Instructions to follow:
With the pictures omitted, write out the entries that follow exactly as they stand.

Records shown:
[Start of section]

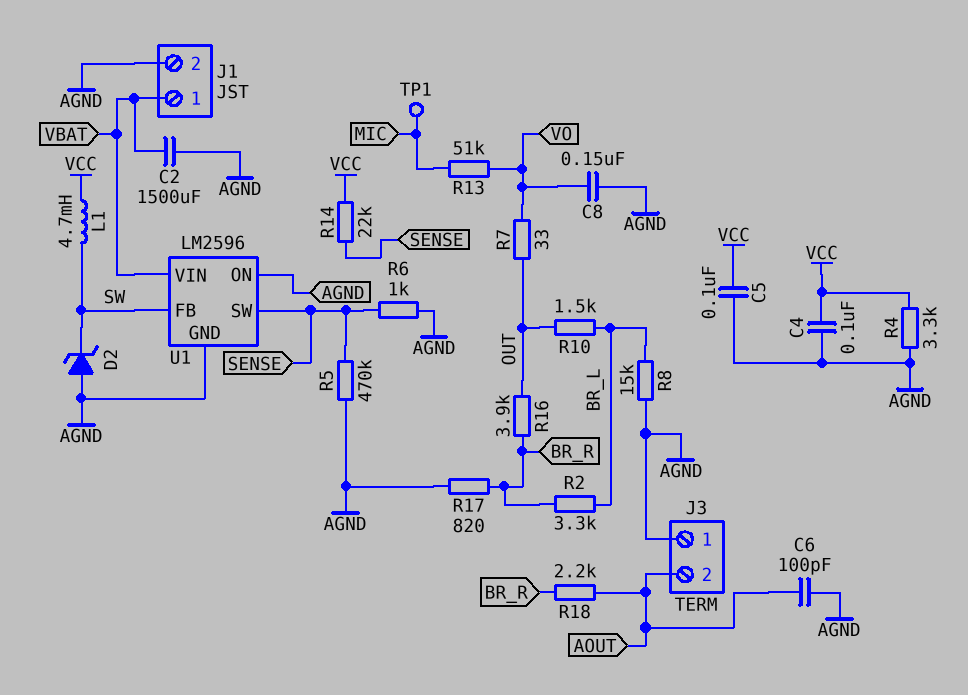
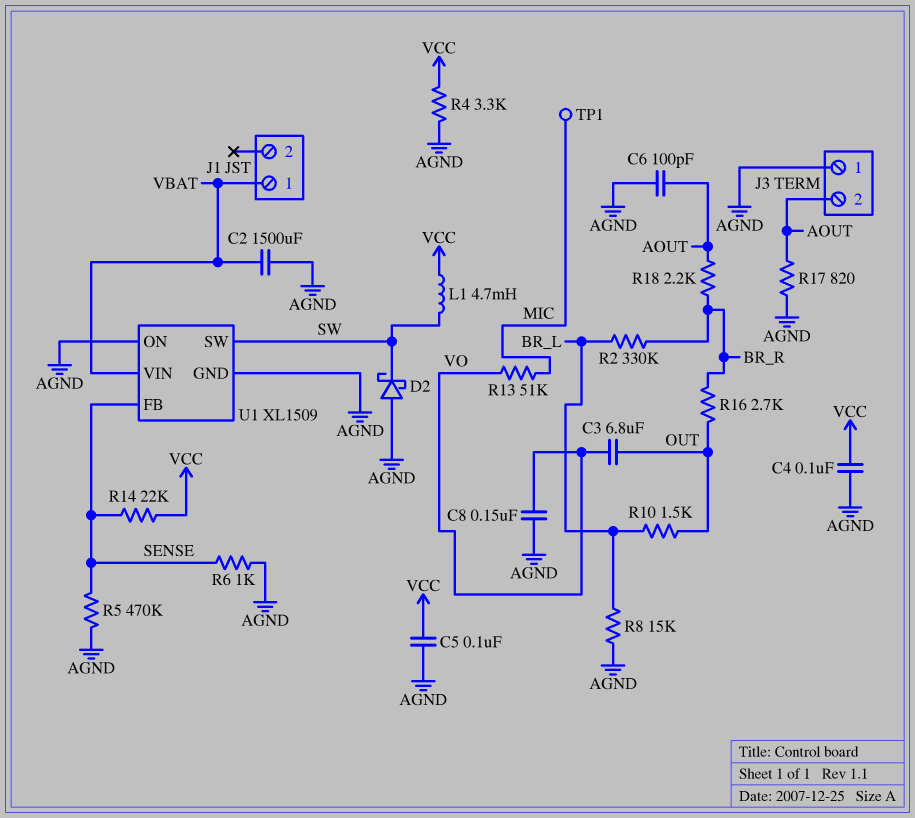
C3: none -> 6.8uF (OUT, VO)
D2: zener (A AGND, K SW) -> schottky (A AGND, K SW)
J1 pin 2: AGND -> none
R2: 3.3k (BR_L, BR_R) -> 330k (BR_L, BR_R)
R7: 33 (OUT, VO) -> none
R16: 3.9k (BR_R, OUT) -> 2.7k (BR_R, OUT)
R17: 820 (AGND, BR_R) -> 820 (AGND, AOUT)
U1: LM2596 -> XL1509
U1 pin FB: SW -> SENSE
U1 pin SW: SENSE -> SW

[End of section]

Result for this exercise:
C3: none -> 6.8uF (OUT, VO)
D2: zener (A AGND, K SW) -> schottky (A AGND, K SW)
J1 pin 2: AGND -> none
R2: 3.3k (BR_L, BR_R) -> 330k (BR_L, BR_R)
R7: 33 (OUT, VO) -> none
R16: 3.9k (BR_R, OUT) -> 2.7k (BR_R, OUT)
R17: 820 (AGND, BR_R) -> 820 (AGND, AOUT)
U1: LM2596 -> XL1509
U1 pin FB: SW -> SENSE
U1 pin SW: SENSE -> SW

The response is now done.